*** Data section Section Begins ***
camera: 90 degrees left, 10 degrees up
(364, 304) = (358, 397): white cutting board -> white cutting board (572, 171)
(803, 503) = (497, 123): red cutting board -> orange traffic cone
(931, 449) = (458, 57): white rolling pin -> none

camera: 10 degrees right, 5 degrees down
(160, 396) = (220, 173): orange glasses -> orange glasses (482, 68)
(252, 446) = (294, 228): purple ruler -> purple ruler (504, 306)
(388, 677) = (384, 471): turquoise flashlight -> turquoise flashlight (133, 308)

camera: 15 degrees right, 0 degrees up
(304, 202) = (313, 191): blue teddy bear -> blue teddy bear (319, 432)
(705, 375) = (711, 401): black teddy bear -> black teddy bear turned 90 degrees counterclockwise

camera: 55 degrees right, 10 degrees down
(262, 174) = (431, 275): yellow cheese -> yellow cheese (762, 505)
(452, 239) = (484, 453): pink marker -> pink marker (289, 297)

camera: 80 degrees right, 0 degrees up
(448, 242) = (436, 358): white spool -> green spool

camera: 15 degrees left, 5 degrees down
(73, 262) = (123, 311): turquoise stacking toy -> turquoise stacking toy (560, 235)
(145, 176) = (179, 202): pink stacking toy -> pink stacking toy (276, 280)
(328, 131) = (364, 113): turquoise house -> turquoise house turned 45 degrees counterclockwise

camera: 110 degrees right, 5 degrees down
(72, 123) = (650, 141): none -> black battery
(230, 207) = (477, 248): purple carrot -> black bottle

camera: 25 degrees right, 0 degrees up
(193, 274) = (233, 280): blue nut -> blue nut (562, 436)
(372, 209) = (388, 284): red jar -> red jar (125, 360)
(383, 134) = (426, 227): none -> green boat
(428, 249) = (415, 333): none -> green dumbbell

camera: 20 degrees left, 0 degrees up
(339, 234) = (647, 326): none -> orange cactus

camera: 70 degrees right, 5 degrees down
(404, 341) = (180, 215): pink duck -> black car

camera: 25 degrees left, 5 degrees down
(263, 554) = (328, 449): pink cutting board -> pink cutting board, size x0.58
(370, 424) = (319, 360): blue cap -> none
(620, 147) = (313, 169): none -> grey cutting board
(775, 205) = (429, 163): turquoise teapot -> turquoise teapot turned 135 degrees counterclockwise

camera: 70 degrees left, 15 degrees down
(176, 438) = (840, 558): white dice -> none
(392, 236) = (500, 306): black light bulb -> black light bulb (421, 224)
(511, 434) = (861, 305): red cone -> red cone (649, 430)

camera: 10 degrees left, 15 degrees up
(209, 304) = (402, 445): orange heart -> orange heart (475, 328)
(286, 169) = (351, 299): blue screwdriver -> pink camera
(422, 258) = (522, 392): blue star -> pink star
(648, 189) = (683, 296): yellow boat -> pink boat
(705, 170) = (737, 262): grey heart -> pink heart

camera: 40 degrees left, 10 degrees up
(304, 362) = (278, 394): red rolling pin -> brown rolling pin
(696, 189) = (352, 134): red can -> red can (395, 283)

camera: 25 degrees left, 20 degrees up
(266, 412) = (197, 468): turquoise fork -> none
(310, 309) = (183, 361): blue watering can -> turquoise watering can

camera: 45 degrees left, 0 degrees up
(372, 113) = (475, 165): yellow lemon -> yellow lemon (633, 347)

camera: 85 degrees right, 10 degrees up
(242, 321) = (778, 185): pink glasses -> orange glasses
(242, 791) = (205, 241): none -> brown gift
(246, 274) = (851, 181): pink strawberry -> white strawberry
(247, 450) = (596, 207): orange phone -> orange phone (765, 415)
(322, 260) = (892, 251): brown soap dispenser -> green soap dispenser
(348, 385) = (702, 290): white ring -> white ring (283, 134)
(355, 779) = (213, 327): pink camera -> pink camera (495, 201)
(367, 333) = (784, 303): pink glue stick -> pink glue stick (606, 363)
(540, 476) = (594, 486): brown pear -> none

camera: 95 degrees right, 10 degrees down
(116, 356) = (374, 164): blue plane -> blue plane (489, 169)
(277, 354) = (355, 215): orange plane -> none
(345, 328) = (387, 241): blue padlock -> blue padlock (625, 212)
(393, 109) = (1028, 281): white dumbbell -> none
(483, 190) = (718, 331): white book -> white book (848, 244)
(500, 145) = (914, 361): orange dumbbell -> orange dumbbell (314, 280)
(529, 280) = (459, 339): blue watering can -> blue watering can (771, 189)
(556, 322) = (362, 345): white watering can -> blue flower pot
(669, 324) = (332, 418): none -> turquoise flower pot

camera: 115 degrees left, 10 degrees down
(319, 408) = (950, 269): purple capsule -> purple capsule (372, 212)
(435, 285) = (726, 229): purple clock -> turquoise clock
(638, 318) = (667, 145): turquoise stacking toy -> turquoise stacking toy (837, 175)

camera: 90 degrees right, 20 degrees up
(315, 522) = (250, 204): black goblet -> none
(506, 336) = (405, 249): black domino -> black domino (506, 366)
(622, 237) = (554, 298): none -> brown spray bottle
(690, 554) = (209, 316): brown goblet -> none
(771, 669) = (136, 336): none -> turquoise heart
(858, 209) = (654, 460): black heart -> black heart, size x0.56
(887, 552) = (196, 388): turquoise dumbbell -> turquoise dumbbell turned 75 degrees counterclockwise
*** Data section Section Ends ***
Restate word for word the lines of the data above, starting at the line containing "(339, 234) = (647, 326): none" and ending at the line containing "camera: 85 degrees right, 10 degrees up", both included, and nothing more.

(339, 234) = (647, 326): none -> orange cactus

camera: 70 degrees right, 5 degrees down
(404, 341) = (180, 215): pink duck -> black car

camera: 25 degrees left, 5 degrees down
(263, 554) = (328, 449): pink cutting board -> pink cutting board, size x0.58
(370, 424) = (319, 360): blue cap -> none
(620, 147) = (313, 169): none -> grey cutting board
(775, 205) = (429, 163): turquoise teapot -> turquoise teapot turned 135 degrees counterclockwise

camera: 70 degrees left, 15 degrees down
(176, 438) = (840, 558): white dice -> none
(392, 236) = (500, 306): black light bulb -> black light bulb (421, 224)
(511, 434) = (861, 305): red cone -> red cone (649, 430)

camera: 10 degrees left, 15 degrees up
(209, 304) = (402, 445): orange heart -> orange heart (475, 328)
(286, 169) = (351, 299): blue screwdriver -> pink camera
(422, 258) = (522, 392): blue star -> pink star
(648, 189) = (683, 296): yellow boat -> pink boat
(705, 170) = (737, 262): grey heart -> pink heart

camera: 40 degrees left, 10 degrees up
(304, 362) = (278, 394): red rolling pin -> brown rolling pin
(696, 189) = (352, 134): red can -> red can (395, 283)

camera: 25 degrees left, 20 degrees up
(266, 412) = (197, 468): turquoise fork -> none
(310, 309) = (183, 361): blue watering can -> turquoise watering can

camera: 45 degrees left, 0 degrees up
(372, 113) = (475, 165): yellow lemon -> yellow lemon (633, 347)

camera: 85 degrees right, 10 degrees up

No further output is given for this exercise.